-- DATA RECORDS --
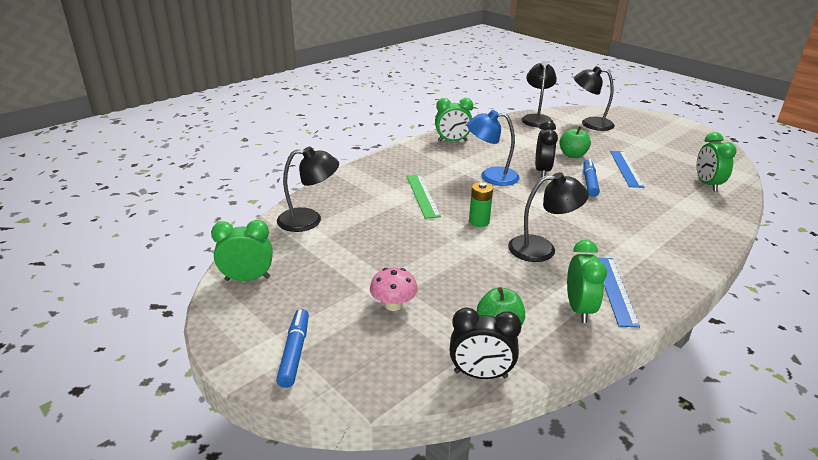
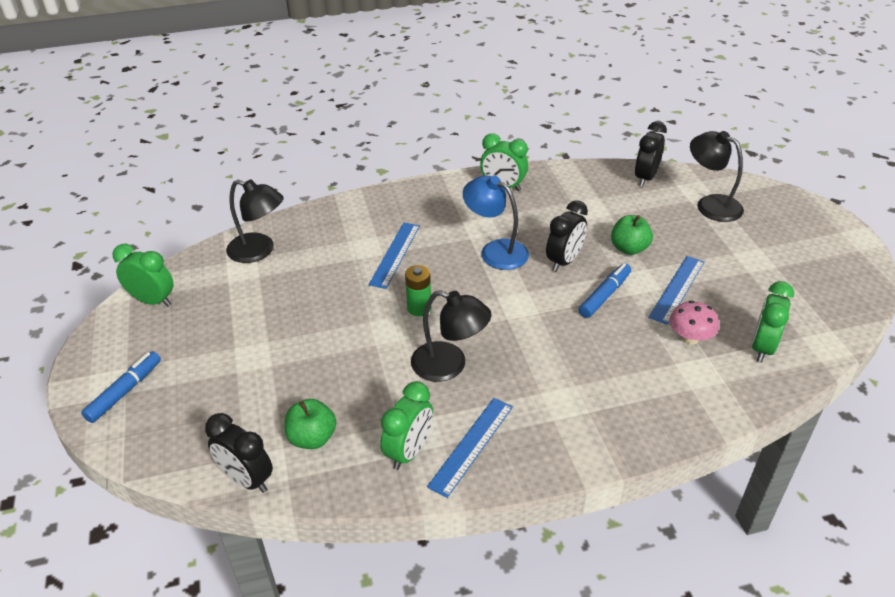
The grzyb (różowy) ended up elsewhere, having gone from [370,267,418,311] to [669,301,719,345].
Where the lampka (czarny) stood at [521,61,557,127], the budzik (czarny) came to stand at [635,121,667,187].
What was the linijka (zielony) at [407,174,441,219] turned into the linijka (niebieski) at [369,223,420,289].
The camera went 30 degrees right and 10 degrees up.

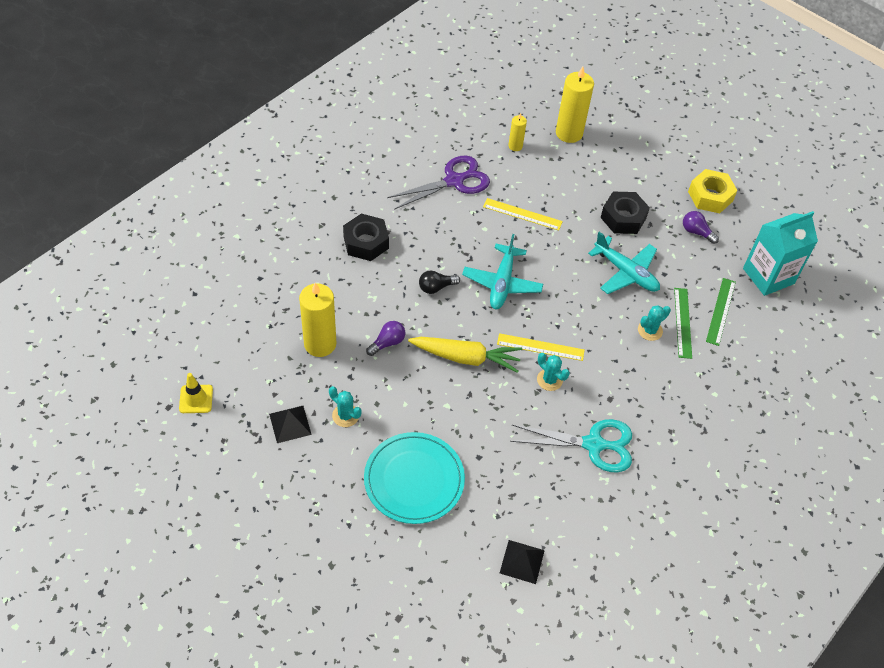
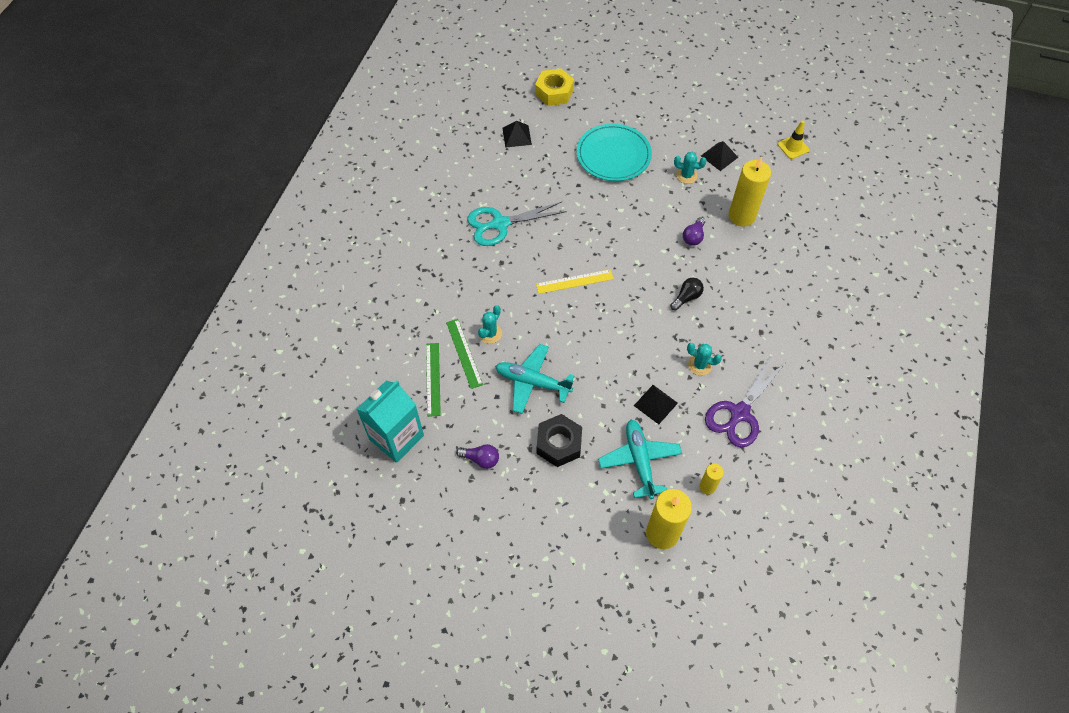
The second view lost the nakrętka (czarny) at [343,214,389,261].
The second view lost the marchewka (żółty) at [408,337,522,373].
The samolot (turkusowy) ended up elsewhere, having gone from [462,234,543,309] to [598,420,682,499].
The kaktus (turkusowy) ended up elsewhere, having gone from [537,353,570,391] to [687,343,722,375].
The nakrętka (żółty) ended up elsewhere, having gone from [688,169,738,213] to [535,69,574,106].
Where the linijka (żółty) stood at [483,198,563,230], the piramida (czarny) came to stand at [634,385,678,424].
The camera went 160 degrees right and 5 degrees up.

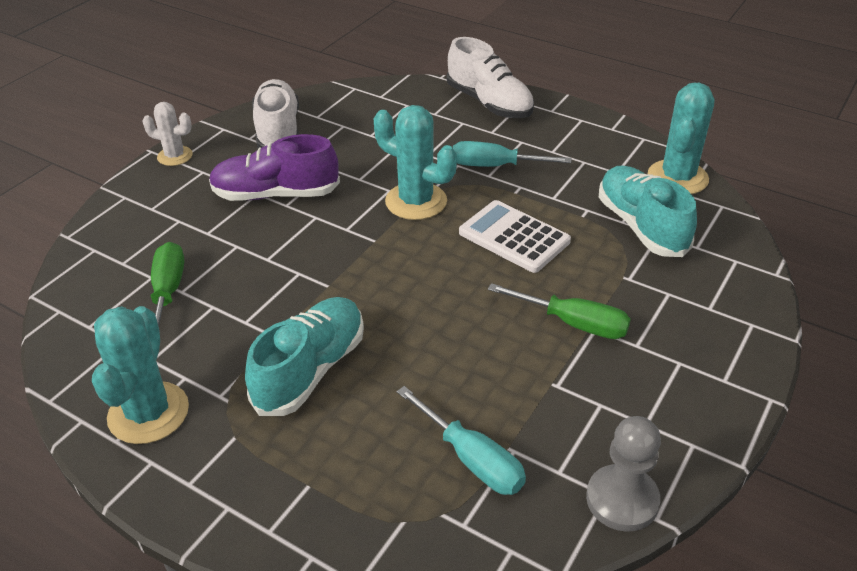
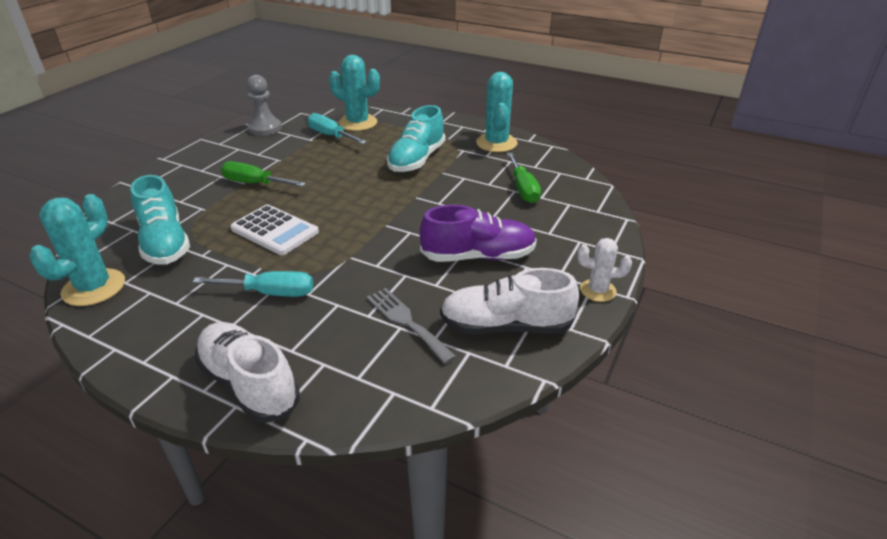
The second view gained the widelec (szary) at [367,288,456,364].
The kaktus (turkusowy) ended up elsewhere, having gone from [374,105,457,220] to [329,55,380,131].
The but (biały) at [252,79,299,149] ended up facing another way, 105 degrees clockwise from before.
The camera went 175 degrees right and 5 degrees down.

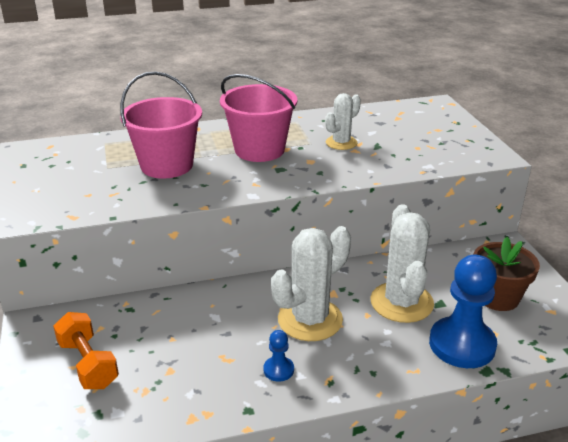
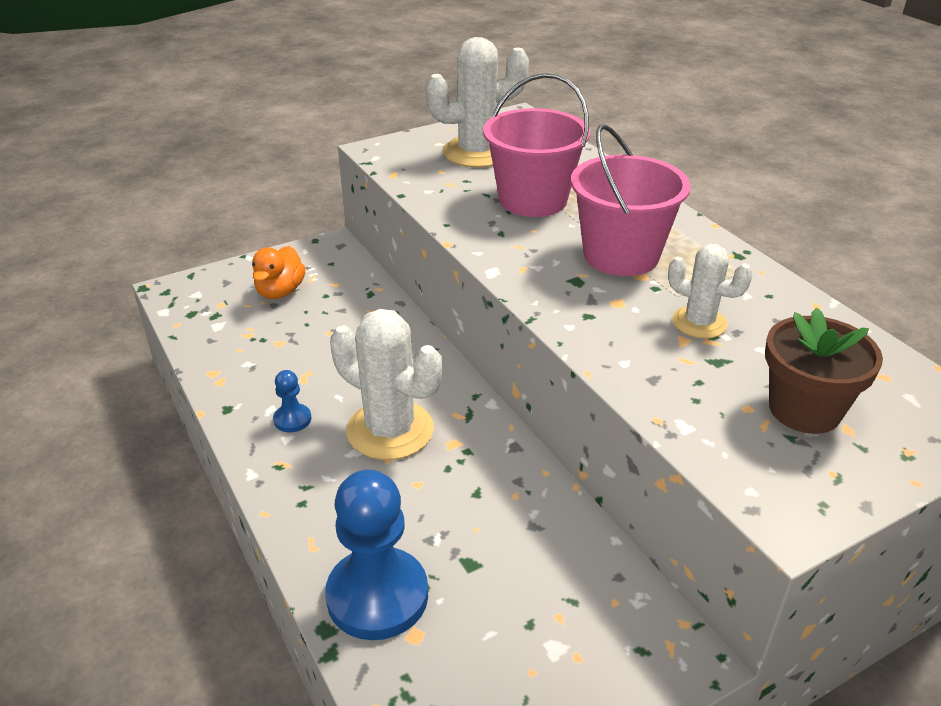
The kaktus (biały) ended up elsewhere, having gone from [371,204,434,323] to [426,37,529,167].
The doniczka (brązowy) ended up elsewhere, having gone from [473,237,540,311] to [765,308,883,434].
Where the hantel (pomarańczowy) stood at [53,312,119,389], the kaczka (pomarańczowy) came to stand at [252,246,306,299].
The camera went 75 degrees right and 5 degrees up.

-- WHAT TO DO --
Give back each entry exactly as it appears. Leave pictures out.

-- EXERCISE SOLUTION --
The grzyb (różowy) ended up elsewhere, having gone from [370,267,418,311] to [669,301,719,345].
Where the lampka (czarny) stood at [521,61,557,127], the budzik (czarny) came to stand at [635,121,667,187].
What was the linijka (zielony) at [407,174,441,219] turned into the linijka (niebieski) at [369,223,420,289].
The camera went 30 degrees right and 10 degrees up.

The second view lost the nakrętka (czarny) at [343,214,389,261].
The second view lost the marchewka (żółty) at [408,337,522,373].
The samolot (turkusowy) ended up elsewhere, having gone from [462,234,543,309] to [598,420,682,499].
The kaktus (turkusowy) ended up elsewhere, having gone from [537,353,570,391] to [687,343,722,375].
The nakrętka (żółty) ended up elsewhere, having gone from [688,169,738,213] to [535,69,574,106].
Where the linijka (żółty) stood at [483,198,563,230], the piramida (czarny) came to stand at [634,385,678,424].
The camera went 160 degrees right and 5 degrees up.

The second view gained the widelec (szary) at [367,288,456,364].
The kaktus (turkusowy) ended up elsewhere, having gone from [374,105,457,220] to [329,55,380,131].
The but (biały) at [252,79,299,149] ended up facing another way, 105 degrees clockwise from before.
The camera went 175 degrees right and 5 degrees down.

The kaktus (biały) ended up elsewhere, having gone from [371,204,434,323] to [426,37,529,167].
The doniczka (brązowy) ended up elsewhere, having gone from [473,237,540,311] to [765,308,883,434].
Where the hantel (pomarańczowy) stood at [53,312,119,389], the kaczka (pomarańczowy) came to stand at [252,246,306,299].
The camera went 75 degrees right and 5 degrees up.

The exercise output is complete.